■ TASK ITEM ■
Each line of the data below between the one containing "lime brick A8:C8" and the one containing "black brick H4:H5", both included, is to be repeated exactly. Please omit pictures.

■ STORED DATA ■

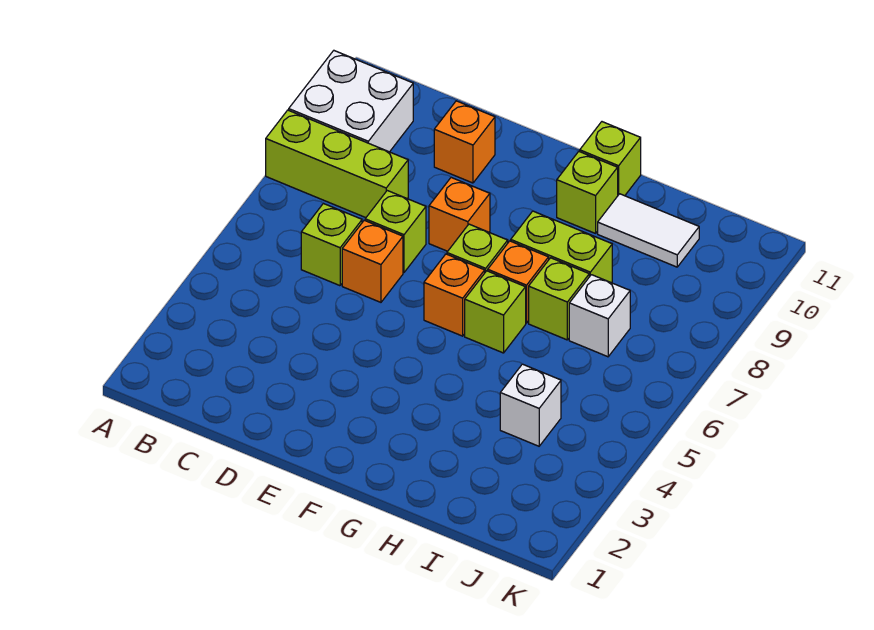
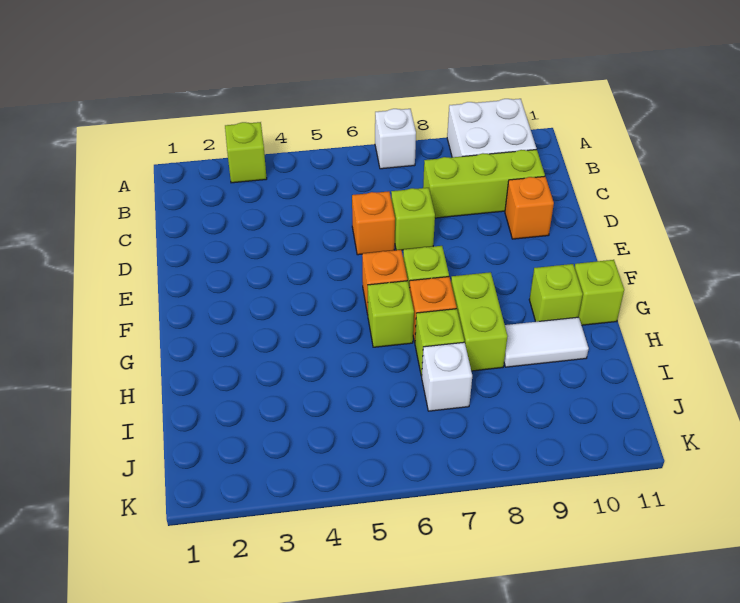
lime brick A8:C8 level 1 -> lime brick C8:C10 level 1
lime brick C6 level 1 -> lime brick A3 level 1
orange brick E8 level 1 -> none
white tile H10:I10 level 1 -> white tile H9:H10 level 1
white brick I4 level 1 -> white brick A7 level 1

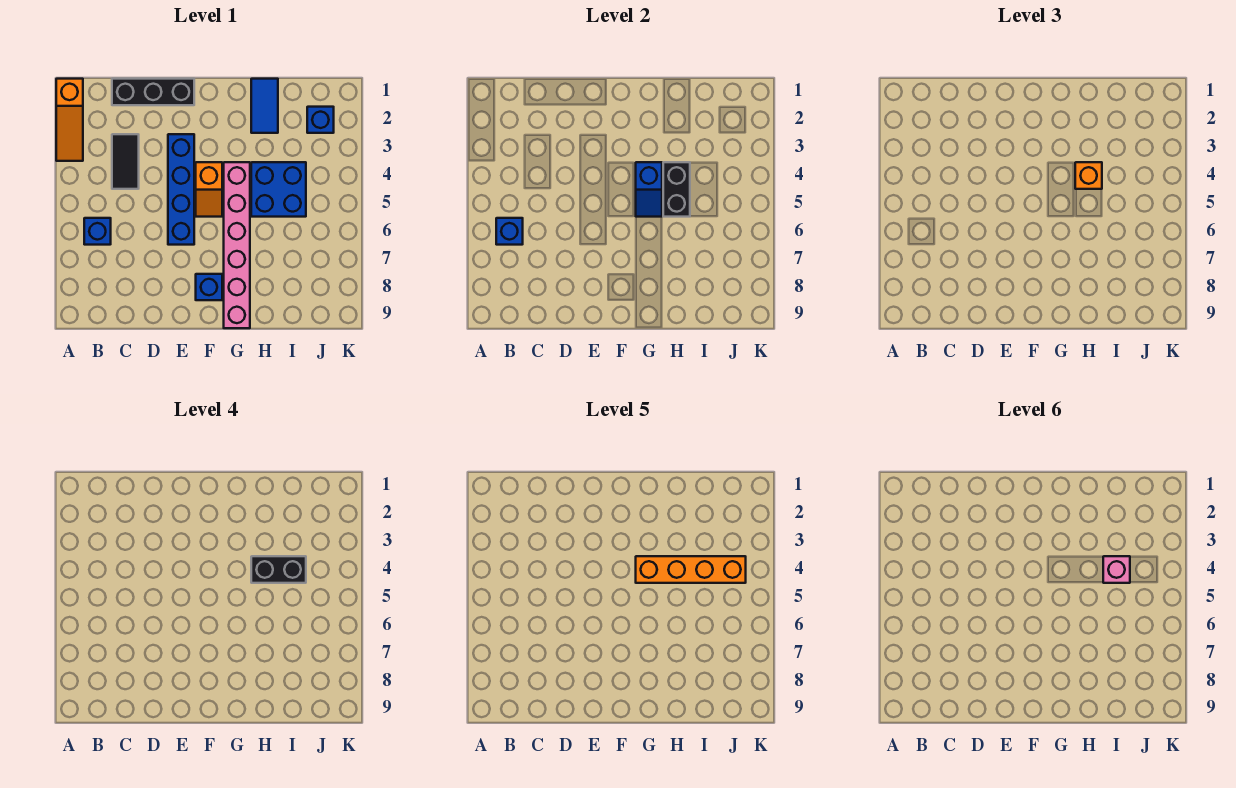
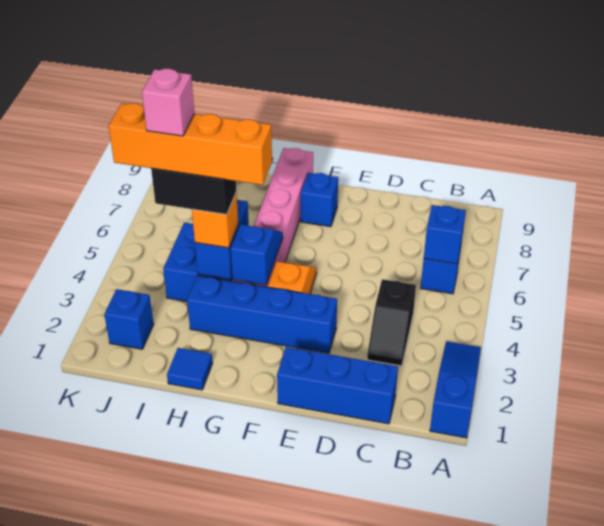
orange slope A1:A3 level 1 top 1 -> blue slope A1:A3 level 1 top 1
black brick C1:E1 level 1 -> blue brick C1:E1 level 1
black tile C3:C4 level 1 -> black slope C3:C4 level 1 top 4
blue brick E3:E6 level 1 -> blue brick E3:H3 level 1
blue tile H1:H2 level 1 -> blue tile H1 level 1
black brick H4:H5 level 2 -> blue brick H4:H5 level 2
==
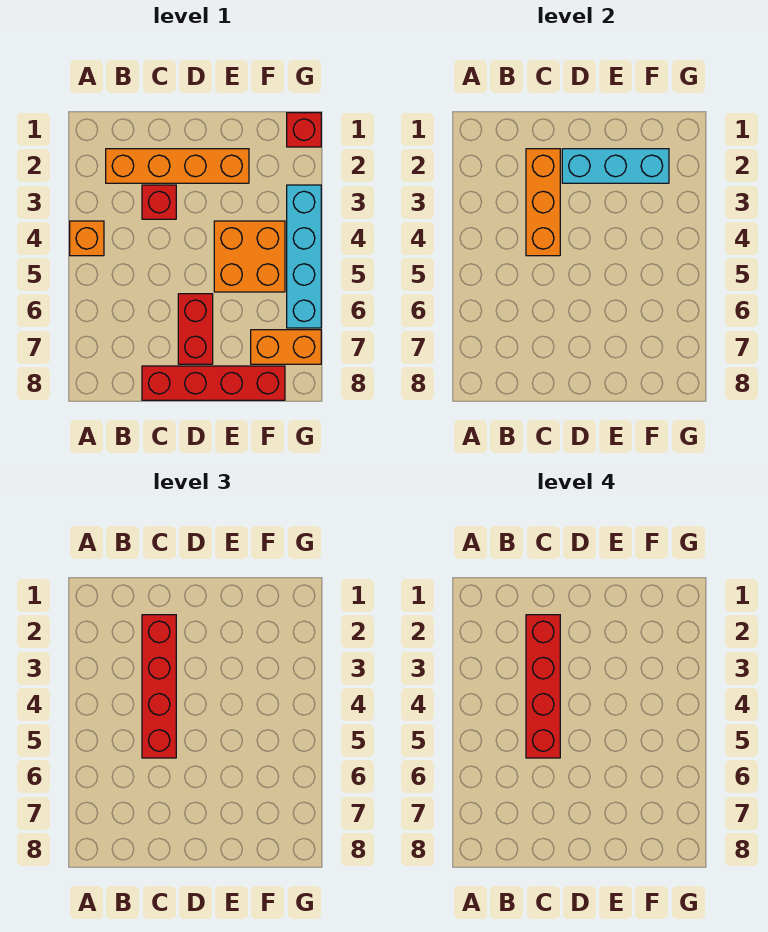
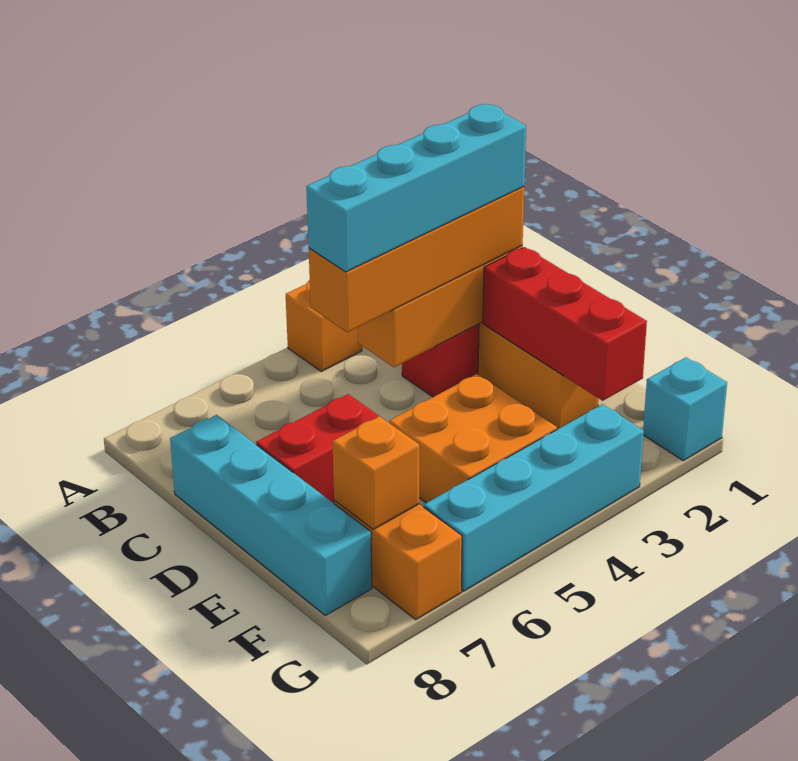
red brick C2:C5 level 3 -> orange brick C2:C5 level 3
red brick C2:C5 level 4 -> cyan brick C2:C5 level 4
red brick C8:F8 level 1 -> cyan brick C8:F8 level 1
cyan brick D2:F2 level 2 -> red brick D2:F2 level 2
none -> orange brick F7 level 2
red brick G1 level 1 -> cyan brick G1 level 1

■ OUTPUT BELOW ■
lime brick A8:C8 level 1 -> lime brick C8:C10 level 1
lime brick C6 level 1 -> lime brick A3 level 1
orange brick E8 level 1 -> none
white tile H10:I10 level 1 -> white tile H9:H10 level 1
white brick I4 level 1 -> white brick A7 level 1

orange slope A1:A3 level 1 top 1 -> blue slope A1:A3 level 1 top 1
black brick C1:E1 level 1 -> blue brick C1:E1 level 1
black tile C3:C4 level 1 -> black slope C3:C4 level 1 top 4
blue brick E3:E6 level 1 -> blue brick E3:H3 level 1
blue tile H1:H2 level 1 -> blue tile H1 level 1
black brick H4:H5 level 2 -> blue brick H4:H5 level 2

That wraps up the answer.